### EXERCISE BRIEF
Using the records below, filter out every line that lacks "none" and copy the rest.

### RECORDS FOR THE EXERCISE
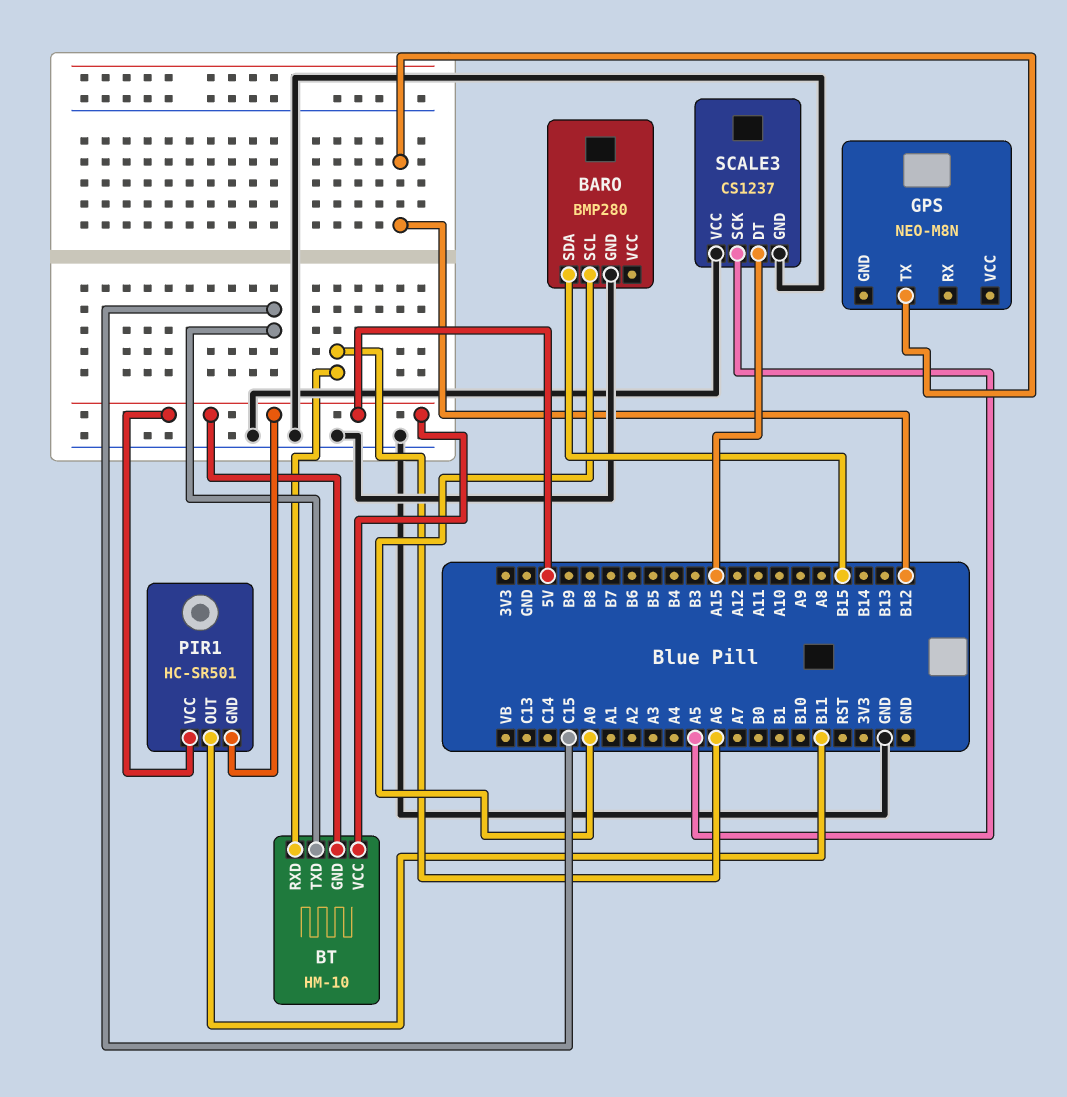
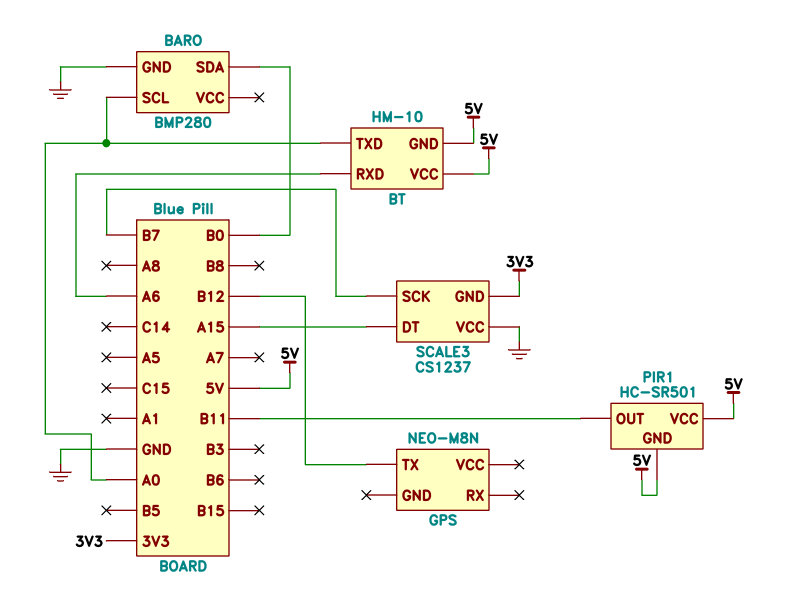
BARO pin SDA: B15 -> B0
BT pin TXD: C15 -> A0
SCALE3 pin GND: GND -> 3V3
SCALE3 pin SCK: A5 -> B7

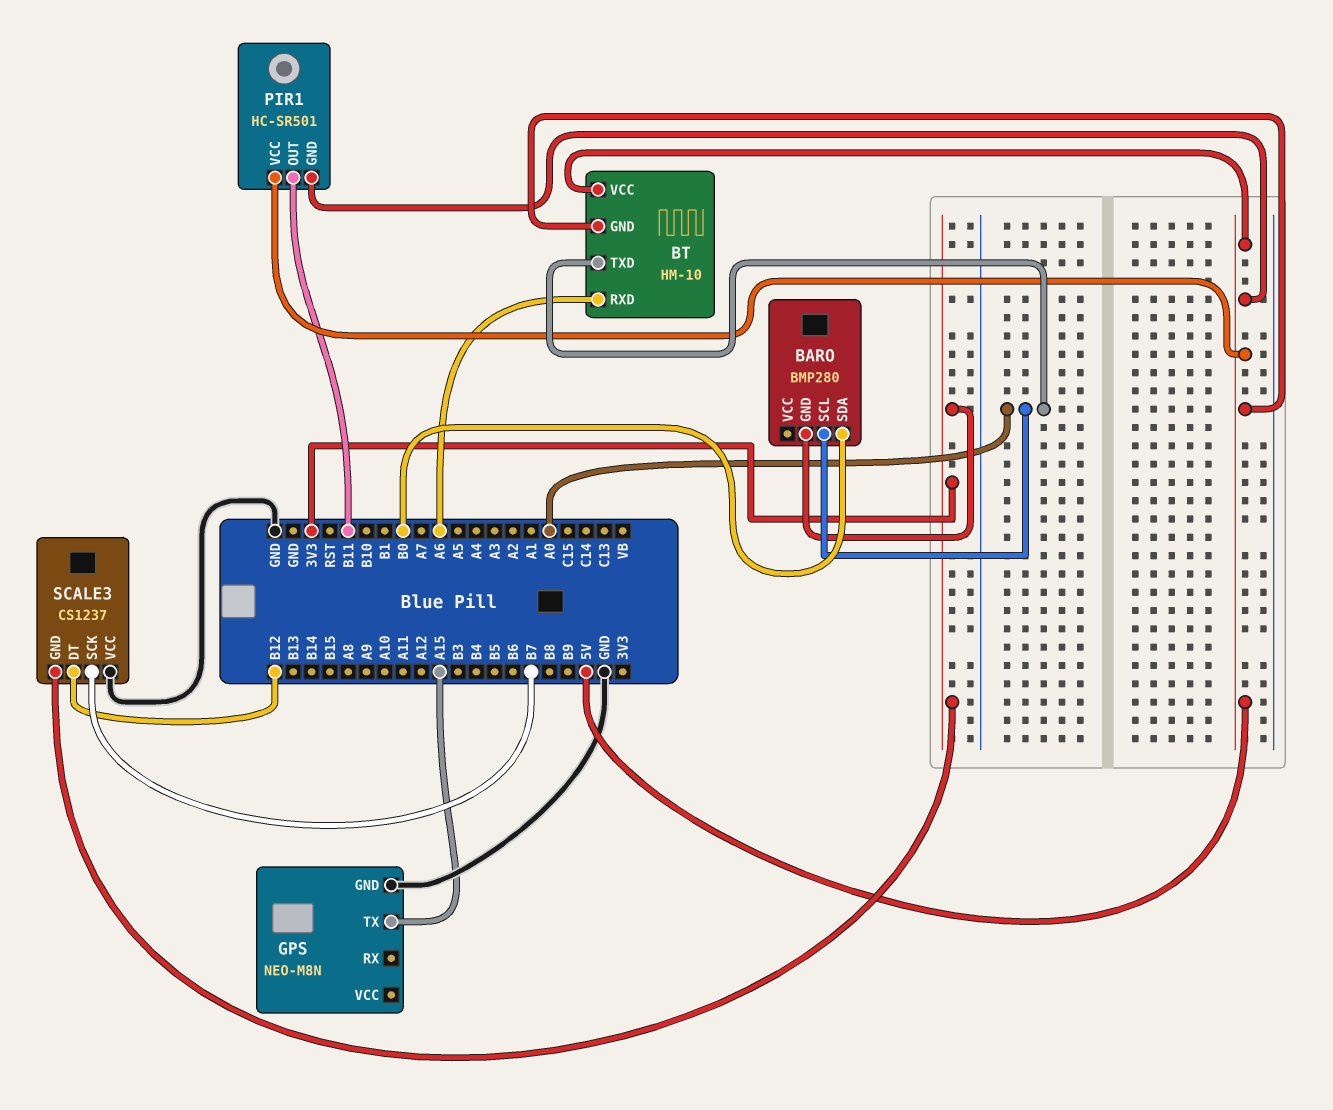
BARO pin GND: GND -> 3V3
GPS pin GND: none -> GND
GPS pin TX: B12 -> A15
SCALE3 pin DT: A15 -> B12

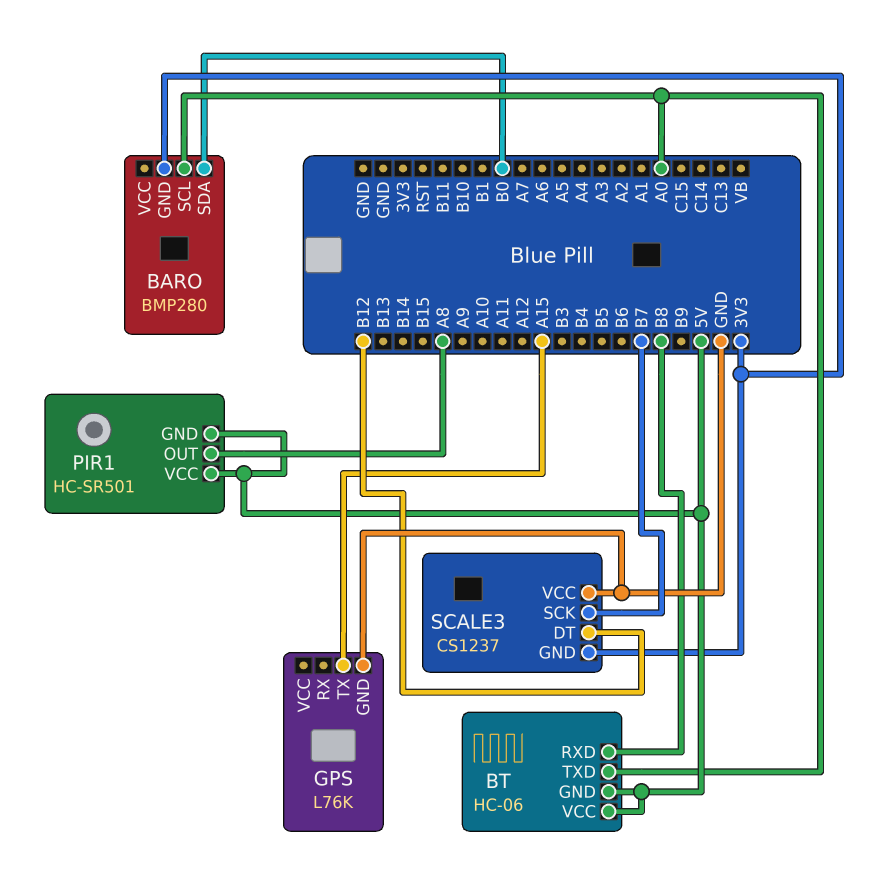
BT: HM-10 -> HC-06
BT pin RXD: A6 -> B8
GPS: NEO-M8N -> L76K
PIR1 pin OUT: B11 -> A8

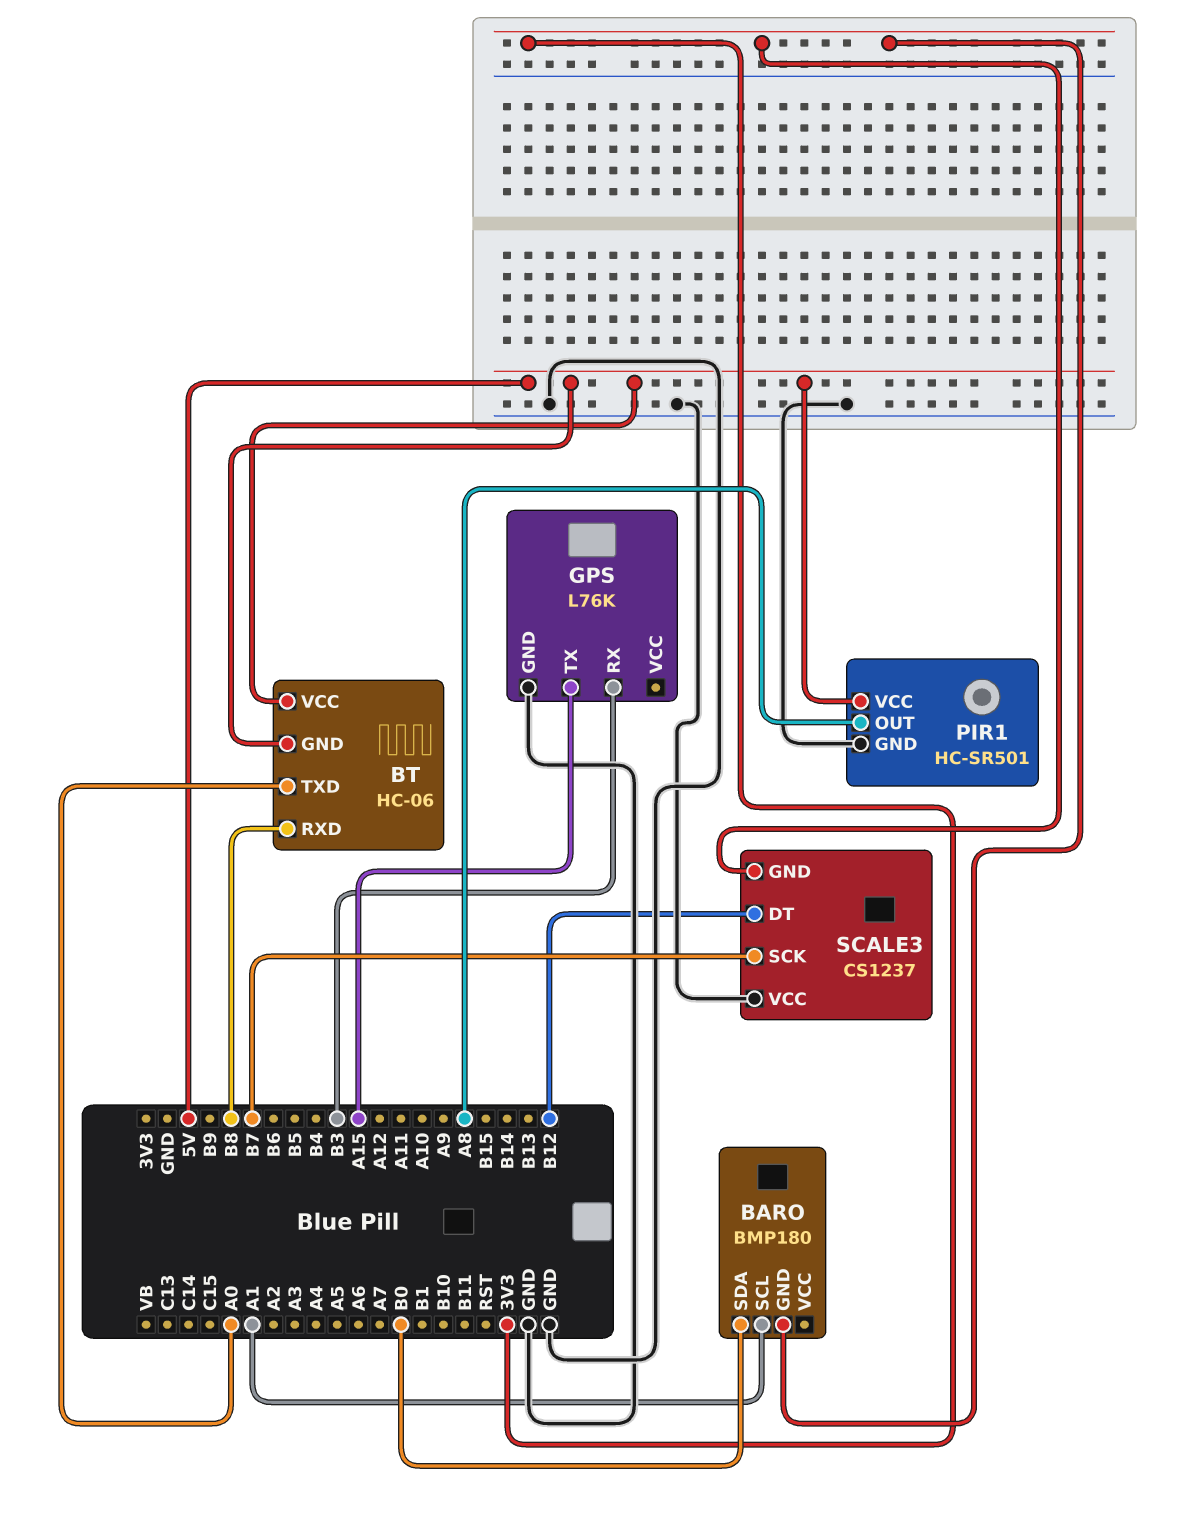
BARO: BMP280 -> BMP180
BARO pin SCL: A0 -> A1
GPS pin RX: none -> B3
PIR1 pin GND: 5V -> GND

### FINISHED EXERCISE
GPS pin GND: none -> GND
GPS pin RX: none -> B3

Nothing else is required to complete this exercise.